Your objective
Can you turn every line of the items below into a single numbered list, leaving out the blank lines?

*** Data records ***

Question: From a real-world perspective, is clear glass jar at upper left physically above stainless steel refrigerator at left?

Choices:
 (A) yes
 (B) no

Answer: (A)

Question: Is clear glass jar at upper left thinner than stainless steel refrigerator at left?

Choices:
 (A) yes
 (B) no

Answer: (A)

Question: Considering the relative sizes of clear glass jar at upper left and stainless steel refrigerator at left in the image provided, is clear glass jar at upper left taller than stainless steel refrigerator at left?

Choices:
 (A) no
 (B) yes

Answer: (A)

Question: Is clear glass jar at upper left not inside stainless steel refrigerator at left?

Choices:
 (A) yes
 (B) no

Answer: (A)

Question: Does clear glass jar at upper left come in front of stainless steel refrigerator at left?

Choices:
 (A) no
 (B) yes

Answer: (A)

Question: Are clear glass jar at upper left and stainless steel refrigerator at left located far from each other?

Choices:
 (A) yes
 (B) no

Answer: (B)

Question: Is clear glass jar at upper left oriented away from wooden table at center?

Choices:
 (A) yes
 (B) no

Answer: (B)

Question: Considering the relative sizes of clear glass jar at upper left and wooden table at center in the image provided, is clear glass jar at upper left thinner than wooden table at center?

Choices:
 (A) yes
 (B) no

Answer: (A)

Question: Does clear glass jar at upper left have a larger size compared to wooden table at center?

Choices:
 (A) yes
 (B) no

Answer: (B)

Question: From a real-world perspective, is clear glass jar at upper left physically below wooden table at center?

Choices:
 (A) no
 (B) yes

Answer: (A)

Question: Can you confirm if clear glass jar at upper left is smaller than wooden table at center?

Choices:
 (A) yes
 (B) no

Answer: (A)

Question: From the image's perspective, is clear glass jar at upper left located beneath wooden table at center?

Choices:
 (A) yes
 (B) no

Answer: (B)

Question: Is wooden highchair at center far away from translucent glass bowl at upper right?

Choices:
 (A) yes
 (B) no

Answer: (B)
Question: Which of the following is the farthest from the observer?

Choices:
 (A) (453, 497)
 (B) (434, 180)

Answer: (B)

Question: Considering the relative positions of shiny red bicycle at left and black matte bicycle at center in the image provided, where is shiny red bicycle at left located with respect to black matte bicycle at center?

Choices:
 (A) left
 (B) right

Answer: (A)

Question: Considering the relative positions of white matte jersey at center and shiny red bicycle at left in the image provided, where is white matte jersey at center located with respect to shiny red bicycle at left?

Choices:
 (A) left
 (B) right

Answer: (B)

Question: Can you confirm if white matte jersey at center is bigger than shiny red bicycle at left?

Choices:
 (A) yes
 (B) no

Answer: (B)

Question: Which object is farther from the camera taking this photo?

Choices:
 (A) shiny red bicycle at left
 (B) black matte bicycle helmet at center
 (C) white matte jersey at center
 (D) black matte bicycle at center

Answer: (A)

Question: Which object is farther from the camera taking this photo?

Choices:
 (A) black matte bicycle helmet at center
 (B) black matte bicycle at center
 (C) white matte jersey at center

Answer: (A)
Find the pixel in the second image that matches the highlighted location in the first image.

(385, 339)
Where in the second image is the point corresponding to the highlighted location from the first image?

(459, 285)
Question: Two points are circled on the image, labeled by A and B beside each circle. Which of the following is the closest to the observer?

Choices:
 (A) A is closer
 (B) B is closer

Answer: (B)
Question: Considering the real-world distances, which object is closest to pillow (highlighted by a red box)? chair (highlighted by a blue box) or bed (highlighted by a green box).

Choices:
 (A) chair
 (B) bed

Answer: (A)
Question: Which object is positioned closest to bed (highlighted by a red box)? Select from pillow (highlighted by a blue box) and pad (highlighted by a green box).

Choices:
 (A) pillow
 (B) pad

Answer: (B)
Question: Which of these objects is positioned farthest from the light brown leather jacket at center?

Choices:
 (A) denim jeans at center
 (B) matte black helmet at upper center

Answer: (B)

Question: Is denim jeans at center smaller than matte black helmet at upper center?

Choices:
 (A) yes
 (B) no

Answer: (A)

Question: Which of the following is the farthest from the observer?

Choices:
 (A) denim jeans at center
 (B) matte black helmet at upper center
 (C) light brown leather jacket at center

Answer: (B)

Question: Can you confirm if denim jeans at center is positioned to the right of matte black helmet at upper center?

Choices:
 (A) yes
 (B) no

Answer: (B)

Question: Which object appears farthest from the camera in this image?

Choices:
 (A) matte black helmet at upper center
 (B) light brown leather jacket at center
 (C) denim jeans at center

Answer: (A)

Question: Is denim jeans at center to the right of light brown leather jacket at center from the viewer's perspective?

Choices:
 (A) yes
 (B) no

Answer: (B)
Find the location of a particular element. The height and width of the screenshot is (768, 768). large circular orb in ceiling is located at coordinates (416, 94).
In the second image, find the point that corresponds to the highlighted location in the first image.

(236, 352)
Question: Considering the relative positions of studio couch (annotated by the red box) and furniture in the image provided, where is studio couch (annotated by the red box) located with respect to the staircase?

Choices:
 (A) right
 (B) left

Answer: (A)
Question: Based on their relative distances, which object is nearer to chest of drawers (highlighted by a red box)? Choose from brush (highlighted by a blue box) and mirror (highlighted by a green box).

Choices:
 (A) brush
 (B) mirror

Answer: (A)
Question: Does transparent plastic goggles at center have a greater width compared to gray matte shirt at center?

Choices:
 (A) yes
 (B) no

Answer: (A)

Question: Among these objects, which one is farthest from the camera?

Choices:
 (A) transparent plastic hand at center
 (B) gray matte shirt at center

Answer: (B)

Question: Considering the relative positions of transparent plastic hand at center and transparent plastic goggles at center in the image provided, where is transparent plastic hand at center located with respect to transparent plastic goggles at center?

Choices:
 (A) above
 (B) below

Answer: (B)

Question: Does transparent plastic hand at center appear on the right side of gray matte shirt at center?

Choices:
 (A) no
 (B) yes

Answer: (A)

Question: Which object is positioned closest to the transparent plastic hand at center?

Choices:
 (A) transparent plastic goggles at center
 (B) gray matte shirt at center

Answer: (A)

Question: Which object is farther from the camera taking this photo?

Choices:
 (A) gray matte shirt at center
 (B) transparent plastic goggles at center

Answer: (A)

*** End of Data records ***

Response to the task
1. Question: From a real-world perspective, is clear glass jar at upper left physically above stainless steel refrigerator at left?
2. Choices:
3.  (A) yes
4.  (B) no
5. Answer: (A)
6. Question: Is clear glass jar at upper left thinner than stainless steel refrigerator at left?
7. Choices:
8.  (A) yes
9.  (B) no
10. Answer: (A)
11. Question: Considering the relative sizes of clear glass jar at upper left and stainless steel refrigerator at left in the image provided, is clear glass jar at upper left taller than stainless steel refrigerator at left?
12. Choices:
13.  (A) no
14.  (B) yes
15. Answer: (A)
16. Question: Is clear glass jar at upper left not inside stainless steel refrigerator at left?
17. Choices:
18.  (A) yes
19.  (B) no
20. Answer: (A)
21. Question: Does clear glass jar at upper left come in front of stainless steel refrigerator at left?
22. Choices:
23.  (A) no
24.  (B) yes
25. Answer: (A)
26. Question: Are clear glass jar at upper left and stainless steel refrigerator at left located far from each other?
27. Choices:
28.  (A) yes
29.  (B) no
30. Answer: (B)
31. Question: Is clear glass jar at upper left oriented away from wooden table at center?
32. Choices:
33.  (A) yes
34.  (B) no
35. Answer: (B)
36. Question: Considering the relative sizes of clear glass jar at upper left and wooden table at center in the image provided, is clear glass jar at upper left thinner than wooden table at center?
37. Choices:
38.  (A) yes
39.  (B) no
40. Answer: (A)
41. Question: Does clear glass jar at upper left have a larger size compared to wooden table at center?
42. Choices:
43.  (A) yes
44.  (B) no
45. Answer: (B)
46. Question: From a real-world perspective, is clear glass jar at upper left physically below wooden table at center?
47. Choices:
48.  (A) no
49.  (B) yes
50. Answer: (A)
51. Question: Can you confirm if clear glass jar at upper left is smaller than wooden table at center?
52. Choices:
53.  (A) yes
54.  (B) no
55. Answer: (A)
56. Question: From the image's perspective, is clear glass jar at upper left located beneath wooden table at center?
57. Choices:
58.  (A) yes
59.  (B) no
60. Answer: (B)
61. Question: Is wooden highchair at center far away from translucent glass bowl at upper right?
62. Choices:
63.  (A) yes
64.  (B) no
65. Answer: (B)
66. Question: Which of the following is the farthest from the observer?
67. Choices:
68.  (A) (453, 497)
69.  (B) (434, 180)
70. Answer: (B)
71. Question: Considering the relative positions of shiny red bicycle at left and black matte bicycle at center in the image provided, where is shiny red bicycle at left located with respect to black matte bicycle at center?
72. Choices:
73.  (A) left
74.  (B) right
75. Answer: (A)
76. Question: Considering the relative positions of white matte jersey at center and shiny red bicycle at left in the image provided, where is white matte jersey at center located with respect to shiny red bicycle at left?
77. Choices:
78.  (A) left
79.  (B) right
80. Answer: (B)
81. Question: Can you confirm if white matte jersey at center is bigger than shiny red bicycle at left?
82. Choices:
83.  (A) yes
84.  (B) no
85. Answer: (B)
86. Question: Which object is farther from the camera taking this photo?
87. Choices:
88.  (A) shiny red bicycle at left
89.  (B) black matte bicycle helmet at center
90.  (C) white matte jersey at center
91.  (D) black matte bicycle at center
92. Answer: (A)
93. Question: Which object is farther from the camera taking this photo?
94. Choices:
95.  (A) black matte bicycle helmet at center
96.  (B) black matte bicycle at center
97.  (C) white matte jersey at center
98. Answer: (A)
99. Find the pixel in the second image that matches the highlighted location in the first image.
100. (385, 339)
101. Where in the second image is the point corresponding to the highlighted location from the first image?
102. (459, 285)
103. Question: Two points are circled on the image, labeled by A and B beside each circle. Which of the following is the closest to the observer?
104. Choices:
105.  (A) A is closer
106.  (B) B is closer
107. Answer: (B)
108. Question: Considering the real-world distances, which object is closest to pillow (highlighted by a red box)? chair (highlighted by a blue box) or bed (highlighted by a green box).
109. Choices:
110.  (A) chair
111.  (B) bed
112. Answer: (A)
113. Question: Which object is positioned closest to bed (highlighted by a red box)? Select from pillow (highlighted by a blue box) and pad (highlighted by a green box).
114. Choices:
115.  (A) pillow
116.  (B) pad
117. Answer: (B)
118. Question: Which of these objects is positioned farthest from the light brown leather jacket at center?
119. Choices:
120.  (A) denim jeans at center
121.  (B) matte black helmet at upper center
122. Answer: (B)
123. Question: Is denim jeans at center smaller than matte black helmet at upper center?
124. Choices:
125.  (A) yes
126.  (B) no
127. Answer: (A)
128. Question: Which of the following is the farthest from the observer?
129. Choices:
130.  (A) denim jeans at center
131.  (B) matte black helmet at upper center
132.  (C) light brown leather jacket at center
133. Answer: (B)
134. Question: Can you confirm if denim jeans at center is positioned to the right of matte black helmet at upper center?
135. Choices:
136.  (A) yes
137.  (B) no
138. Answer: (B)
139. Question: Which object appears farthest from the camera in this image?
140. Choices:
141.  (A) matte black helmet at upper center
142.  (B) light brown leather jacket at center
143.  (C) denim jeans at center
144. Answer: (A)
145. Question: Is denim jeans at center to the right of light brown leather jacket at center from the viewer's perspective?
146. Choices:
147.  (A) yes
148.  (B) no
149. Answer: (B)
150. Find the location of a particular element. The height and width of the screenshot is (768, 768). large circular orb in ceiling is located at coordinates (416, 94).
151. In the second image, find the point that corresponds to the highlighted location in the first image.
152. (236, 352)
153. Question: Considering the relative positions of studio couch (annotated by the red box) and furniture in the image provided, where is studio couch (annotated by the red box) located with respect to the staircase?
154. Choices:
155.  (A) right
156.  (B) left
157. Answer: (A)
158. Question: Based on their relative distances, which object is nearer to chest of drawers (highlighted by a red box)? Choose from brush (highlighted by a blue box) and mirror (highlighted by a green box).
159. Choices:
160.  (A) brush
161.  (B) mirror
162. Answer: (A)
163. Question: Does transparent plastic goggles at center have a greater width compared to gray matte shirt at center?
164. Choices:
165.  (A) yes
166.  (B) no
167. Answer: (A)
168. Question: Among these objects, which one is farthest from the camera?
169. Choices:
170.  (A) transparent plastic hand at center
171.  (B) gray matte shirt at center
172. Answer: (B)
173. Question: Considering the relative positions of transparent plastic hand at center and transparent plastic goggles at center in the image provided, where is transparent plastic hand at center located with respect to transparent plastic goggles at center?
174. Choices:
175.  (A) above
176.  (B) below
177. Answer: (B)
178. Question: Does transparent plastic hand at center appear on the right side of gray matte shirt at center?
179. Choices:
180.  (A) no
181.  (B) yes
182. Answer: (A)
183. Question: Which object is positioned closest to the transparent plastic hand at center?
184. Choices:
185.  (A) transparent plastic goggles at center
186.  (B) gray matte shirt at center
187. Answer: (A)
188. Question: Which object is farther from the camera taking this photo?
189. Choices:
190.  (A) gray matte shirt at center
191.  (B) transparent plastic goggles at center
192. Answer: (A)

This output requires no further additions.